• **Task goal**: An identical copy of all records below is to be written out.

• **Supplied entries**:
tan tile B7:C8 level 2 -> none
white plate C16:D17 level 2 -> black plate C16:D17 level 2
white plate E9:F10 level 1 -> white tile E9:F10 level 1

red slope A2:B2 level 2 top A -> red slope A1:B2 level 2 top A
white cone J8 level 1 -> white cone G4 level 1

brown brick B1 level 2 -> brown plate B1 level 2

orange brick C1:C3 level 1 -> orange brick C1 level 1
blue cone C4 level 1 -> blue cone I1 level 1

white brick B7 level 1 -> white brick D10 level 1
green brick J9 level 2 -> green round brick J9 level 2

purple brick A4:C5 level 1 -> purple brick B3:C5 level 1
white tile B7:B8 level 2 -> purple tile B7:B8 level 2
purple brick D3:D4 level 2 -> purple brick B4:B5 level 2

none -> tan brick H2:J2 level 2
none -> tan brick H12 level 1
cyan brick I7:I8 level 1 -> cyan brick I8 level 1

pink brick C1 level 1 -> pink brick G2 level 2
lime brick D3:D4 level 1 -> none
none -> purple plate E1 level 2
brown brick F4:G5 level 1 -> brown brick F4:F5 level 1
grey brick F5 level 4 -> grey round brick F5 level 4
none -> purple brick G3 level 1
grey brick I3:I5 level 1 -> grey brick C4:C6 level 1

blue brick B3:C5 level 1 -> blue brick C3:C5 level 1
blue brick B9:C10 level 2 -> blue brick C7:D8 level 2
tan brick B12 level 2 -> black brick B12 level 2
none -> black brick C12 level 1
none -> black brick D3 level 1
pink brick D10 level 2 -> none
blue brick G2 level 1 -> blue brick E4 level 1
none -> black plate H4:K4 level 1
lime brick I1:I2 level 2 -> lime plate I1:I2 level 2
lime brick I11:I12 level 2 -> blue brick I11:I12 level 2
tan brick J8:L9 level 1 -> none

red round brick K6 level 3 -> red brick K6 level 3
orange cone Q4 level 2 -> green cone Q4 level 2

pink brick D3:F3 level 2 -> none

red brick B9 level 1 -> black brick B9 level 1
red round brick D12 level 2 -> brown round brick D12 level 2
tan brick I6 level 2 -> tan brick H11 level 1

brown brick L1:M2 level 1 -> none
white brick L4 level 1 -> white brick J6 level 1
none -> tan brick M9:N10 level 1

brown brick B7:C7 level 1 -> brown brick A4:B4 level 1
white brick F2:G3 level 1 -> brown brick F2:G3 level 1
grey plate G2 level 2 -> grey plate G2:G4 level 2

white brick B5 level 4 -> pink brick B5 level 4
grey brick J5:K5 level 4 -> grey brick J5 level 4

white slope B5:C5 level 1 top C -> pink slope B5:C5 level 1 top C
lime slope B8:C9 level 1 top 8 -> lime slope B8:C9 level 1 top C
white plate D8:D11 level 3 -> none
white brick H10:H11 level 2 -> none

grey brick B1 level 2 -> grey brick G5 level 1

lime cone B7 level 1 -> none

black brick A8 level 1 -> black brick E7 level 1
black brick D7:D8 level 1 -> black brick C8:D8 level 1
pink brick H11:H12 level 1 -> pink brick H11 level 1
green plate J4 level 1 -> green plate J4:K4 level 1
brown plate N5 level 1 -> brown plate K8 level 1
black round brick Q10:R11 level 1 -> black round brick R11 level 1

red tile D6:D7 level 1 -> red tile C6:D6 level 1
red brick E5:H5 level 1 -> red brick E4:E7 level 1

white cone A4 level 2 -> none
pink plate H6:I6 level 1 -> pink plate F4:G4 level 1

• **Solution for this problem**:
tan tile B7:C8 level 2 -> none
white plate C16:D17 level 2 -> black plate C16:D17 level 2
white plate E9:F10 level 1 -> white tile E9:F10 level 1

red slope A2:B2 level 2 top A -> red slope A1:B2 level 2 top A
white cone J8 level 1 -> white cone G4 level 1

brown brick B1 level 2 -> brown plate B1 level 2

orange brick C1:C3 level 1 -> orange brick C1 level 1
blue cone C4 level 1 -> blue cone I1 level 1

white brick B7 level 1 -> white brick D10 level 1
green brick J9 level 2 -> green round brick J9 level 2

purple brick A4:C5 level 1 -> purple brick B3:C5 level 1
white tile B7:B8 level 2 -> purple tile B7:B8 level 2
purple brick D3:D4 level 2 -> purple brick B4:B5 level 2

none -> tan brick H2:J2 level 2
none -> tan brick H12 level 1
cyan brick I7:I8 level 1 -> cyan brick I8 level 1

pink brick C1 level 1 -> pink brick G2 level 2
lime brick D3:D4 level 1 -> none
none -> purple plate E1 level 2
brown brick F4:G5 level 1 -> brown brick F4:F5 level 1
grey brick F5 level 4 -> grey round brick F5 level 4
none -> purple brick G3 level 1
grey brick I3:I5 level 1 -> grey brick C4:C6 level 1

blue brick B3:C5 level 1 -> blue brick C3:C5 level 1
blue brick B9:C10 level 2 -> blue brick C7:D8 level 2
tan brick B12 level 2 -> black brick B12 level 2
none -> black brick C12 level 1
none -> black brick D3 level 1
pink brick D10 level 2 -> none
blue brick G2 level 1 -> blue brick E4 level 1
none -> black plate H4:K4 level 1
lime brick I1:I2 level 2 -> lime plate I1:I2 level 2
lime brick I11:I12 level 2 -> blue brick I11:I12 level 2
tan brick J8:L9 level 1 -> none

red round brick K6 level 3 -> red brick K6 level 3
orange cone Q4 level 2 -> green cone Q4 level 2

pink brick D3:F3 level 2 -> none

red brick B9 level 1 -> black brick B9 level 1
red round brick D12 level 2 -> brown round brick D12 level 2
tan brick I6 level 2 -> tan brick H11 level 1

brown brick L1:M2 level 1 -> none
white brick L4 level 1 -> white brick J6 level 1
none -> tan brick M9:N10 level 1

brown brick B7:C7 level 1 -> brown brick A4:B4 level 1
white brick F2:G3 level 1 -> brown brick F2:G3 level 1
grey plate G2 level 2 -> grey plate G2:G4 level 2

white brick B5 level 4 -> pink brick B5 level 4
grey brick J5:K5 level 4 -> grey brick J5 level 4

white slope B5:C5 level 1 top C -> pink slope B5:C5 level 1 top C
lime slope B8:C9 level 1 top 8 -> lime slope B8:C9 level 1 top C
white plate D8:D11 level 3 -> none
white brick H10:H11 level 2 -> none

grey brick B1 level 2 -> grey brick G5 level 1

lime cone B7 level 1 -> none

black brick A8 level 1 -> black brick E7 level 1
black brick D7:D8 level 1 -> black brick C8:D8 level 1
pink brick H11:H12 level 1 -> pink brick H11 level 1
green plate J4 level 1 -> green plate J4:K4 level 1
brown plate N5 level 1 -> brown plate K8 level 1
black round brick Q10:R11 level 1 -> black round brick R11 level 1

red tile D6:D7 level 1 -> red tile C6:D6 level 1
red brick E5:H5 level 1 -> red brick E4:E7 level 1

white cone A4 level 2 -> none
pink plate H6:I6 level 1 -> pink plate F4:G4 level 1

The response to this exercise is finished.